=== What to produce ===
Please write out every entry below exactly, leaving out any pictures.

=== Object state change records ===

<<<<

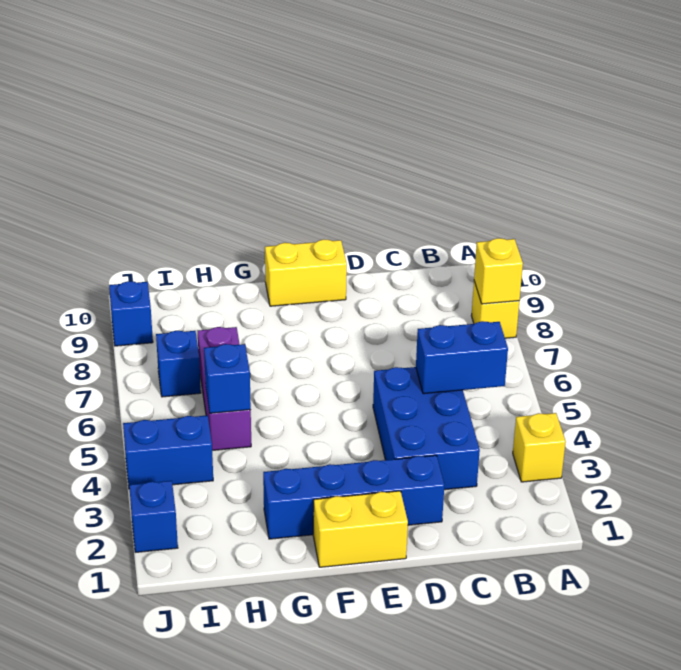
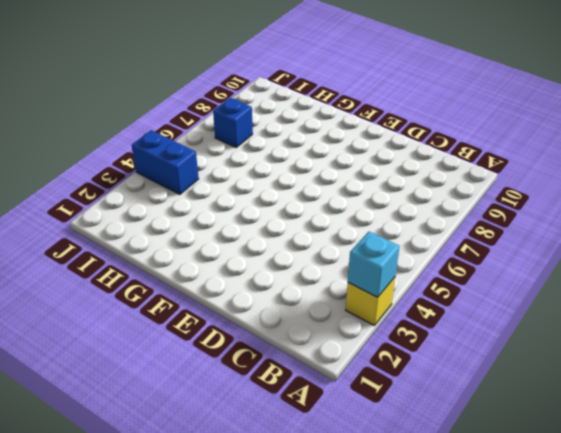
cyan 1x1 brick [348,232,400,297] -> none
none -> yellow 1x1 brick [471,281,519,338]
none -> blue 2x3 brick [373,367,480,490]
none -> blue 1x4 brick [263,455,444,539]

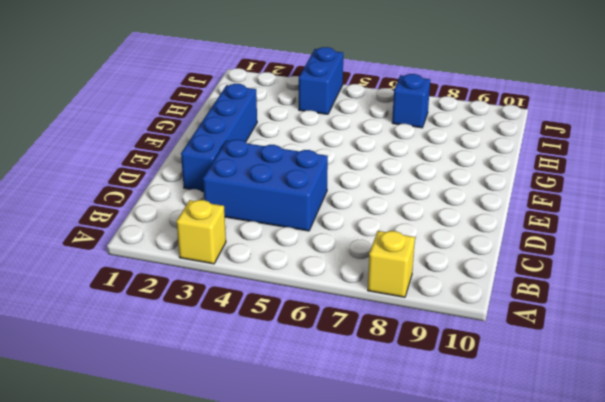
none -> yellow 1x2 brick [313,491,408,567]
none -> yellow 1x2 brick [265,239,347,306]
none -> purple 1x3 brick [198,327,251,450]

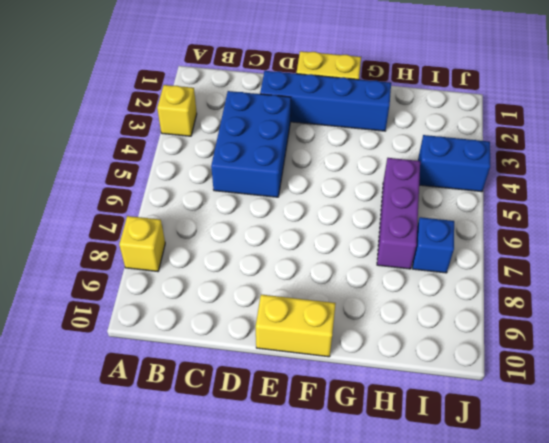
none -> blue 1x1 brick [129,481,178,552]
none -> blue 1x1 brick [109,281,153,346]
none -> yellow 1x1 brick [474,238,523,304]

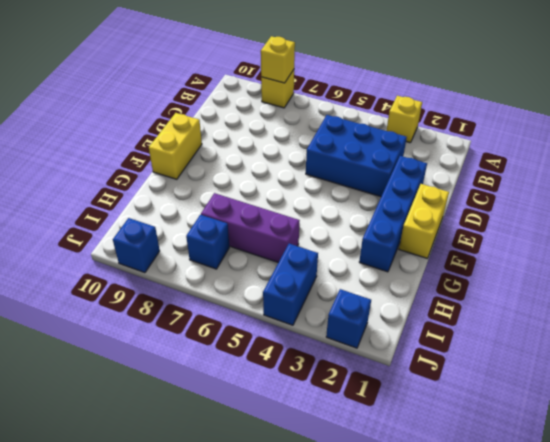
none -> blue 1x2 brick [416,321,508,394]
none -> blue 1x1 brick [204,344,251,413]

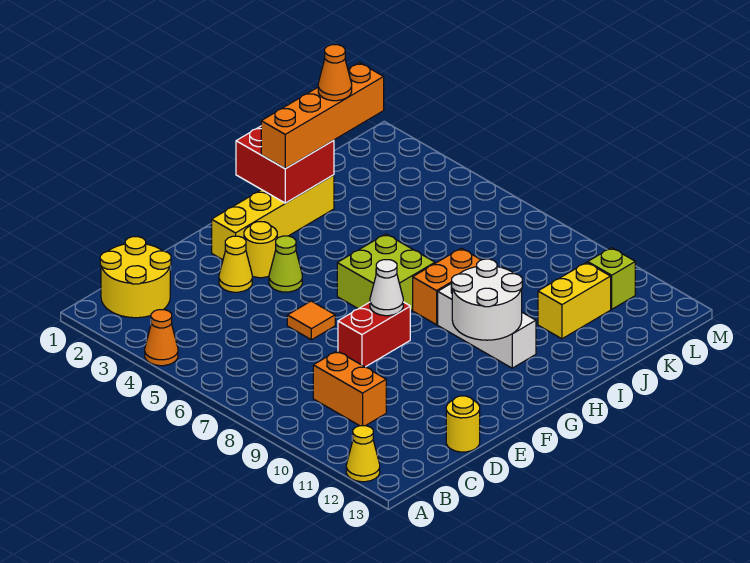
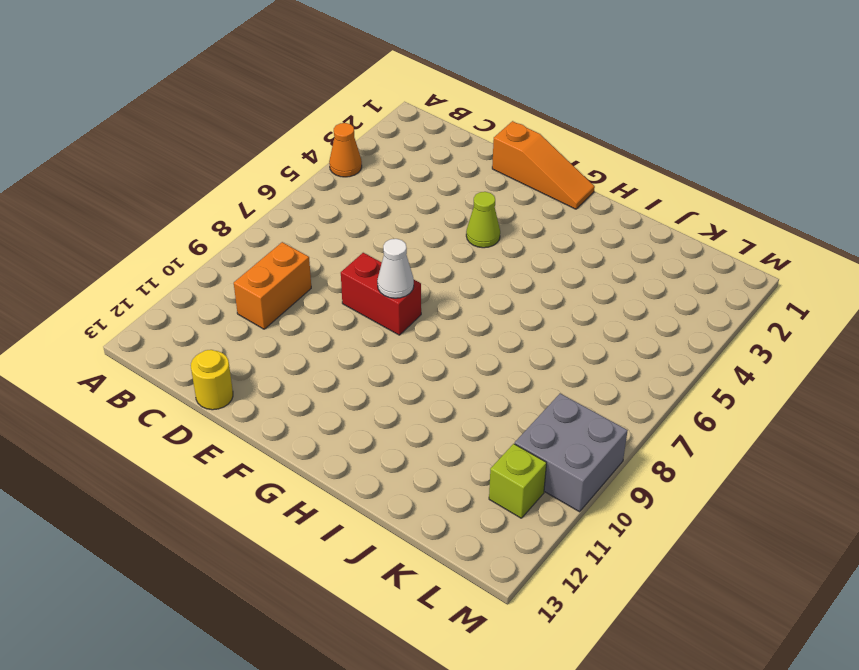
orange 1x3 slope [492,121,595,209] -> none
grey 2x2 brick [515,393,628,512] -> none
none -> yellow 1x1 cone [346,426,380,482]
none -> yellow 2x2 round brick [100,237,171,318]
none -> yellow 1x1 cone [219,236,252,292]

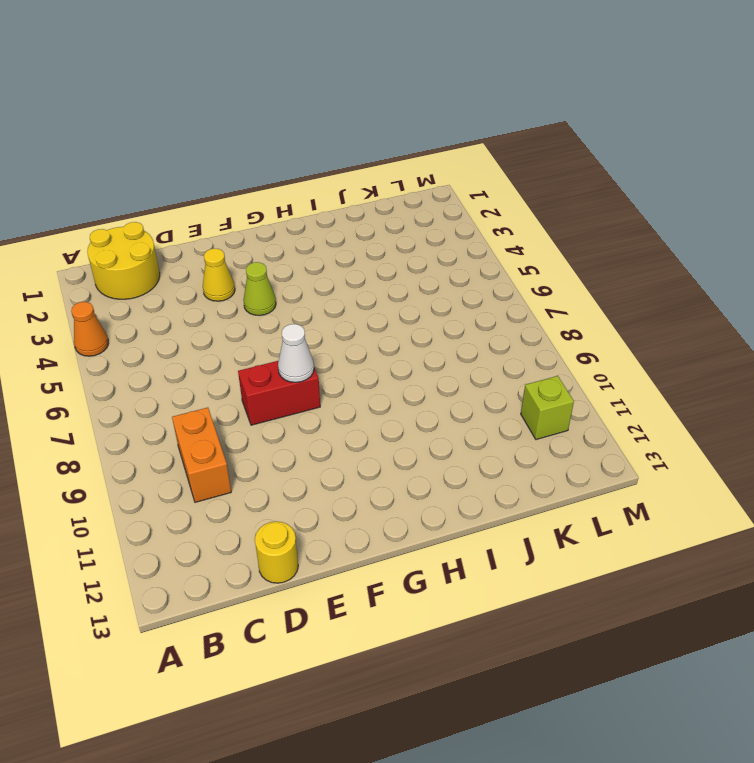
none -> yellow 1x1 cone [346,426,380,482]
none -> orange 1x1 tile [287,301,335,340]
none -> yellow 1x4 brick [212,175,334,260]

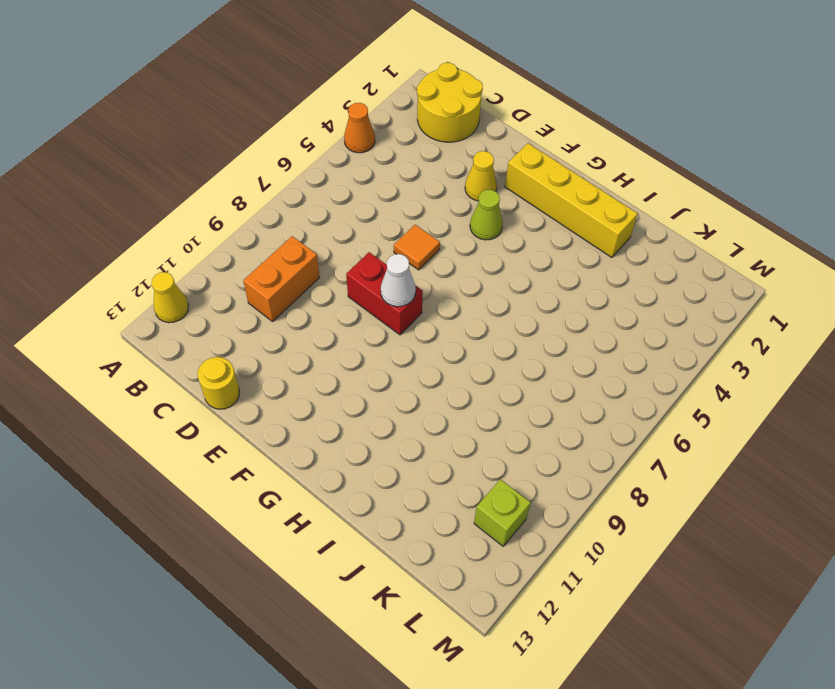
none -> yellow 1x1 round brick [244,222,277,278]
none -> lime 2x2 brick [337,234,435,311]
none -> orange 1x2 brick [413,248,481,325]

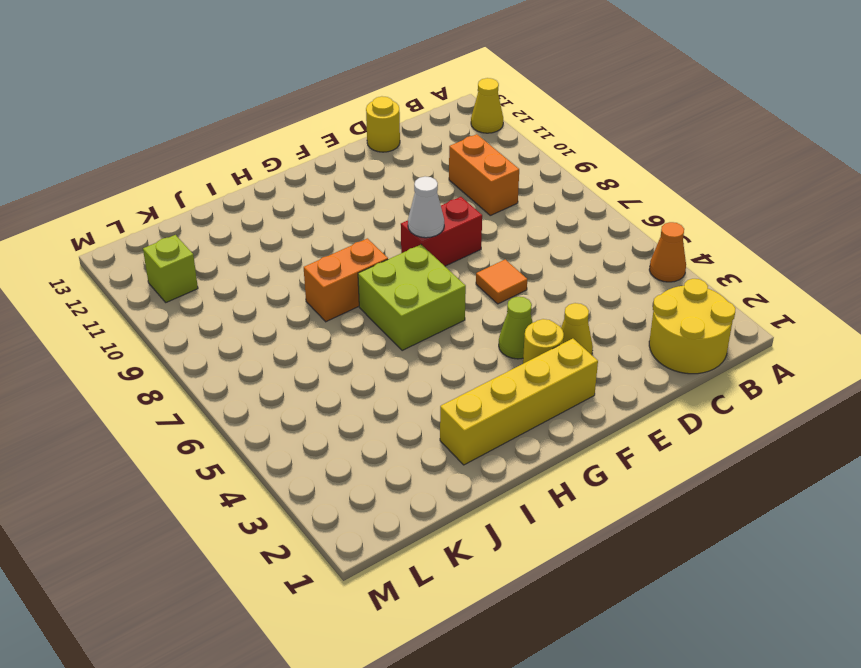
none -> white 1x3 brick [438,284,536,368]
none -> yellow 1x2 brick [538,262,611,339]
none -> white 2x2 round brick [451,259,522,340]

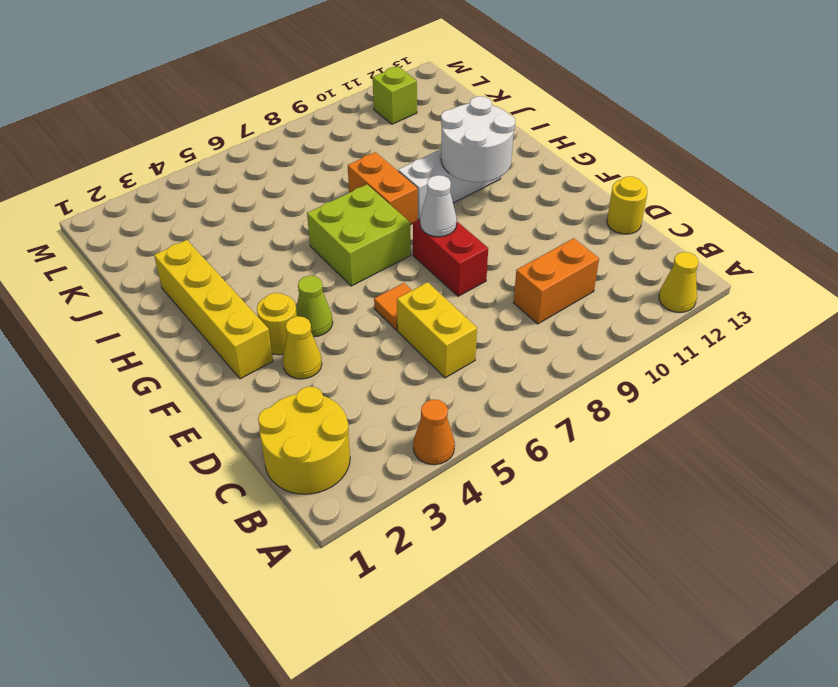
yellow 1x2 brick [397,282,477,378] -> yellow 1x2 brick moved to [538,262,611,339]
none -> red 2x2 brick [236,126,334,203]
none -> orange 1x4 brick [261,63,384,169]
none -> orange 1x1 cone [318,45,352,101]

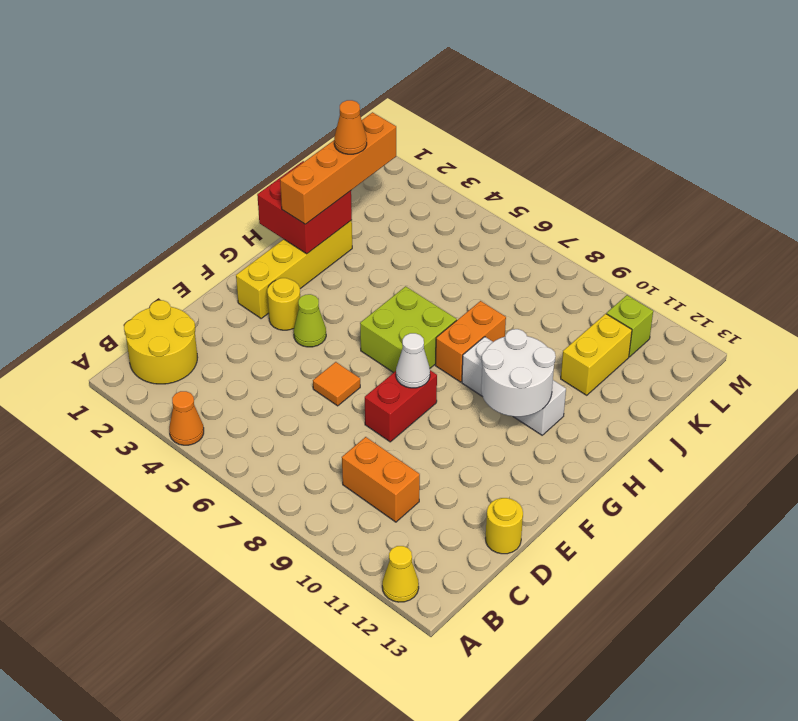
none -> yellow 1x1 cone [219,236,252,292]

>>>>

=== Answer to this problem ===
cyan 1x1 brick [348,232,400,297] -> none
none -> yellow 1x1 brick [471,281,519,338]
none -> blue 2x3 brick [373,367,480,490]
none -> blue 1x4 brick [263,455,444,539]

none -> yellow 1x2 brick [313,491,408,567]
none -> yellow 1x2 brick [265,239,347,306]
none -> purple 1x3 brick [198,327,251,450]

none -> blue 1x1 brick [129,481,178,552]
none -> blue 1x1 brick [109,281,153,346]
none -> yellow 1x1 brick [474,238,523,304]

none -> blue 1x2 brick [416,321,508,394]
none -> blue 1x1 brick [204,344,251,413]

orange 1x3 slope [492,121,595,209] -> none
grey 2x2 brick [515,393,628,512] -> none
none -> yellow 1x1 cone [346,426,380,482]
none -> yellow 2x2 round brick [100,237,171,318]
none -> yellow 1x1 cone [219,236,252,292]

none -> yellow 1x1 cone [346,426,380,482]
none -> orange 1x1 tile [287,301,335,340]
none -> yellow 1x4 brick [212,175,334,260]

none -> yellow 1x1 round brick [244,222,277,278]
none -> lime 2x2 brick [337,234,435,311]
none -> orange 1x2 brick [413,248,481,325]

none -> white 1x3 brick [438,284,536,368]
none -> yellow 1x2 brick [538,262,611,339]
none -> white 2x2 round brick [451,259,522,340]

yellow 1x2 brick [397,282,477,378] -> yellow 1x2 brick moved to [538,262,611,339]
none -> red 2x2 brick [236,126,334,203]
none -> orange 1x4 brick [261,63,384,169]
none -> orange 1x1 cone [318,45,352,101]

none -> yellow 1x1 cone [219,236,252,292]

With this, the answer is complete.